Information shown:
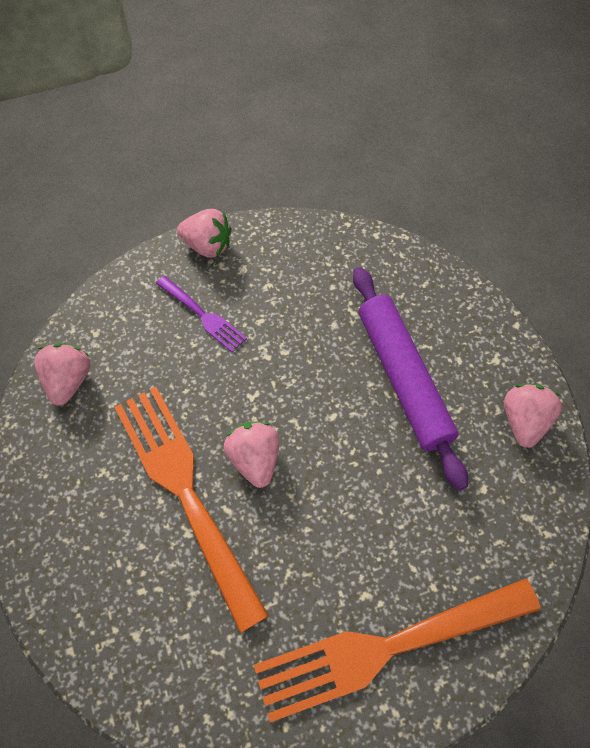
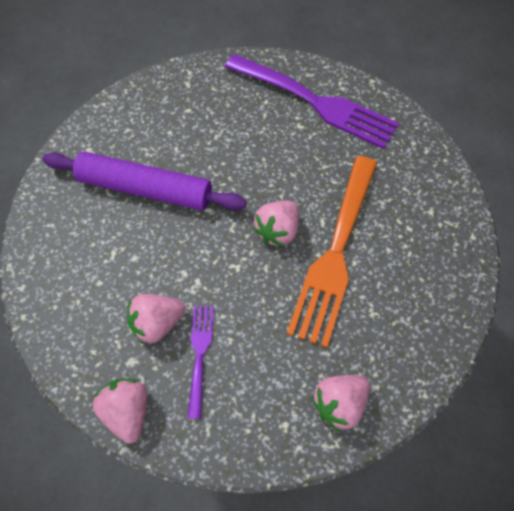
camera: 130 degrees left, 0 degrees up
(387, 647) = (315, 102): orange fork -> purple fork
(403, 379) = (145, 189): purple rolling pin -> purple rolling pin turned 75 degrees clockwise
(523, 421) = (125, 114): pink strawberry -> pink strawberry (157, 323)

The problem: Leave the pictures out and copy the rest of the data exactly.

Reply:
camera: 130 degrees left, 0 degrees up
(387, 647) = (315, 102): orange fork -> purple fork
(403, 379) = (145, 189): purple rolling pin -> purple rolling pin turned 75 degrees clockwise
(523, 421) = (125, 114): pink strawberry -> pink strawberry (157, 323)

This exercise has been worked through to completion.